### [HOW TO COMPLETE THIS TASK]
Nothing but an exact copy is wanted here: the line with "green star: moved 1 px left, 1 px up" and all the lines that follow it in the entries below.

### [RECORDS FOR THE EXERCISE]
>>

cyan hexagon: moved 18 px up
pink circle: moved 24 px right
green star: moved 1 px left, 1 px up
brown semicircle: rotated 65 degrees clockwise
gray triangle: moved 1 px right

<<

### [EXERCISE SOLUTION]
green star: moved 1 px left, 1 px up
brown semicircle: rotated 65 degrees clockwise
gray triangle: moved 1 px right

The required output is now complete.